● **Work order**:
Output the data below in full, character for character.

· · · ·

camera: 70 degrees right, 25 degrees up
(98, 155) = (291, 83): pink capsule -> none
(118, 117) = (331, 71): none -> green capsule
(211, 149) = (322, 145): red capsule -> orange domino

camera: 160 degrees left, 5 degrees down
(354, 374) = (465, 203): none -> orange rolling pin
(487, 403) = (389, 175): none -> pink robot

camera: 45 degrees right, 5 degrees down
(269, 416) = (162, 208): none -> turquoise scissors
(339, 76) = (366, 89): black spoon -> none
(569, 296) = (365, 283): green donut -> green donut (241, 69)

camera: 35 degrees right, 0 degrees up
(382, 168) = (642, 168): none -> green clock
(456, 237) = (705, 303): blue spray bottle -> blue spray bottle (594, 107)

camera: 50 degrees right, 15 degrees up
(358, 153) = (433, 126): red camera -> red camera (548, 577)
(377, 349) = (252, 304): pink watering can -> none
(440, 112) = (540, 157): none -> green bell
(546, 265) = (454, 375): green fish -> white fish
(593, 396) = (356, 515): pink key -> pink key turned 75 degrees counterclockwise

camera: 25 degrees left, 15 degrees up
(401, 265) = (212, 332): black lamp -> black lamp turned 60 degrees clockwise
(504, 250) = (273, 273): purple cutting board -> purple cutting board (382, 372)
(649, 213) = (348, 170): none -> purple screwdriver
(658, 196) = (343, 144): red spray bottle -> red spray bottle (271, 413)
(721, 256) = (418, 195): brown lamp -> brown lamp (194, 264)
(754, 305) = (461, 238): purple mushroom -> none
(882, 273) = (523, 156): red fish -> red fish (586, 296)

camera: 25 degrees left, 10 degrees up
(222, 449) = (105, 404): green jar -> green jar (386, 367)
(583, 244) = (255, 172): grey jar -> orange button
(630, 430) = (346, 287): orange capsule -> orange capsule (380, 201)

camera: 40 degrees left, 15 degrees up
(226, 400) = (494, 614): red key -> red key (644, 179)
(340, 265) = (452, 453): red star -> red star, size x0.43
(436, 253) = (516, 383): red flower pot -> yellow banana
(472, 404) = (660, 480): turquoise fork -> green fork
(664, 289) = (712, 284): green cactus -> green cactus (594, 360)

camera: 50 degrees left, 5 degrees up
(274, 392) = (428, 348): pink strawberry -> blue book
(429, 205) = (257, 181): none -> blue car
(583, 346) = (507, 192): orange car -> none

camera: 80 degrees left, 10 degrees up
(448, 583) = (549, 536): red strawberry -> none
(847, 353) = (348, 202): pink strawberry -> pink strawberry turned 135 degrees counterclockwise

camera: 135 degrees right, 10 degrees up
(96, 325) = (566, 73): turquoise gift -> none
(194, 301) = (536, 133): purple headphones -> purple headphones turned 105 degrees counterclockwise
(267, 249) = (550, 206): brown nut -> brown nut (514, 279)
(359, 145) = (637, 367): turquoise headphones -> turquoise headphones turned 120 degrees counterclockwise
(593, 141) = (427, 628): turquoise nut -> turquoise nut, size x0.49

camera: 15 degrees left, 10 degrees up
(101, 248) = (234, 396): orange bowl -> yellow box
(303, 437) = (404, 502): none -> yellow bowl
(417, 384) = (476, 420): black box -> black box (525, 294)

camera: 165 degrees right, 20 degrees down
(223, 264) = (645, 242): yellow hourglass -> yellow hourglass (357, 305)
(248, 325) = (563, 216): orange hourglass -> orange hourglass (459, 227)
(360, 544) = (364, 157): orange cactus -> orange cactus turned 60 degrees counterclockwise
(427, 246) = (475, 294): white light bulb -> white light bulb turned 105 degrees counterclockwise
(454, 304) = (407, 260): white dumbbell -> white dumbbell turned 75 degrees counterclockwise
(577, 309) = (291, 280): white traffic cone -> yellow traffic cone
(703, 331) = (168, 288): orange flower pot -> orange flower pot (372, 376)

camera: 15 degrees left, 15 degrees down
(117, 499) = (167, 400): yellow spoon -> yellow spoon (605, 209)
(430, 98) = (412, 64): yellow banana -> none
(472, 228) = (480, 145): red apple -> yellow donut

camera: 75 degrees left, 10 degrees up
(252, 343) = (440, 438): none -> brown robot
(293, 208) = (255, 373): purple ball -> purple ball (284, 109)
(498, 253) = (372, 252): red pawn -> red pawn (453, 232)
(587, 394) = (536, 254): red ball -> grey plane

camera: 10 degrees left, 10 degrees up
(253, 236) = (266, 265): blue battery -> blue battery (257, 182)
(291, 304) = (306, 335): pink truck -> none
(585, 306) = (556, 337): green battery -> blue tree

· · · ·

● **Exercise solution**:
camera: 70 degrees right, 25 degrees up
(98, 155) = (291, 83): pink capsule -> none
(118, 117) = (331, 71): none -> green capsule
(211, 149) = (322, 145): red capsule -> orange domino

camera: 160 degrees left, 5 degrees down
(354, 374) = (465, 203): none -> orange rolling pin
(487, 403) = (389, 175): none -> pink robot

camera: 45 degrees right, 5 degrees down
(269, 416) = (162, 208): none -> turquoise scissors
(339, 76) = (366, 89): black spoon -> none
(569, 296) = (365, 283): green donut -> green donut (241, 69)

camera: 35 degrees right, 0 degrees up
(382, 168) = (642, 168): none -> green clock
(456, 237) = (705, 303): blue spray bottle -> blue spray bottle (594, 107)

camera: 50 degrees right, 15 degrees up
(358, 153) = (433, 126): red camera -> red camera (548, 577)
(377, 349) = (252, 304): pink watering can -> none
(440, 112) = (540, 157): none -> green bell
(546, 265) = (454, 375): green fish -> white fish
(593, 396) = (356, 515): pink key -> pink key turned 75 degrees counterclockwise

camera: 25 degrees left, 15 degrees up
(401, 265) = (212, 332): black lamp -> black lamp turned 60 degrees clockwise
(504, 250) = (273, 273): purple cutting board -> purple cutting board (382, 372)
(649, 213) = (348, 170): none -> purple screwdriver
(658, 196) = (343, 144): red spray bottle -> red spray bottle (271, 413)
(721, 256) = (418, 195): brown lamp -> brown lamp (194, 264)
(754, 305) = (461, 238): purple mushroom -> none
(882, 273) = (523, 156): red fish -> red fish (586, 296)

camera: 25 degrees left, 10 degrees up
(222, 449) = (105, 404): green jar -> green jar (386, 367)
(583, 244) = (255, 172): grey jar -> orange button
(630, 430) = (346, 287): orange capsule -> orange capsule (380, 201)

camera: 40 degrees left, 15 degrees up
(226, 400) = (494, 614): red key -> red key (644, 179)
(340, 265) = (452, 453): red star -> red star, size x0.43
(436, 253) = (516, 383): red flower pot -> yellow banana
(472, 404) = (660, 480): turquoise fork -> green fork
(664, 289) = (712, 284): green cactus -> green cactus (594, 360)

camera: 50 degrees left, 5 degrees up
(274, 392) = (428, 348): pink strawberry -> blue book
(429, 205) = (257, 181): none -> blue car
(583, 346) = (507, 192): orange car -> none

camera: 80 degrees left, 10 degrees up
(448, 583) = (549, 536): red strawberry -> none
(847, 353) = (348, 202): pink strawberry -> pink strawberry turned 135 degrees counterclockwise

camera: 135 degrees right, 10 degrees up
(96, 325) = (566, 73): turquoise gift -> none
(194, 301) = (536, 133): purple headphones -> purple headphones turned 105 degrees counterclockwise
(267, 249) = (550, 206): brown nut -> brown nut (514, 279)
(359, 145) = (637, 367): turquoise headphones -> turquoise headphones turned 120 degrees counterclockwise
(593, 141) = (427, 628): turquoise nut -> turquoise nut, size x0.49

camera: 15 degrees left, 10 degrees up
(101, 248) = (234, 396): orange bowl -> yellow box
(303, 437) = (404, 502): none -> yellow bowl
(417, 384) = (476, 420): black box -> black box (525, 294)

camera: 165 degrees right, 20 degrees down
(223, 264) = (645, 242): yellow hourglass -> yellow hourglass (357, 305)
(248, 325) = (563, 216): orange hourglass -> orange hourglass (459, 227)
(360, 544) = (364, 157): orange cactus -> orange cactus turned 60 degrees counterclockwise
(427, 246) = (475, 294): white light bulb -> white light bulb turned 105 degrees counterclockwise
(454, 304) = (407, 260): white dumbbell -> white dumbbell turned 75 degrees counterclockwise
(577, 309) = (291, 280): white traffic cone -> yellow traffic cone
(703, 331) = (168, 288): orange flower pot -> orange flower pot (372, 376)

camera: 15 degrees left, 15 degrees down
(117, 499) = (167, 400): yellow spoon -> yellow spoon (605, 209)
(430, 98) = (412, 64): yellow banana -> none
(472, 228) = (480, 145): red apple -> yellow donut

camera: 75 degrees left, 10 degrees up
(252, 343) = (440, 438): none -> brown robot
(293, 208) = (255, 373): purple ball -> purple ball (284, 109)
(498, 253) = (372, 252): red pawn -> red pawn (453, 232)
(587, 394) = (536, 254): red ball -> grey plane

camera: 10 degrees left, 10 degrees up
(253, 236) = (266, 265): blue battery -> blue battery (257, 182)
(291, 304) = (306, 335): pink truck -> none
(585, 306) = (556, 337): green battery -> blue tree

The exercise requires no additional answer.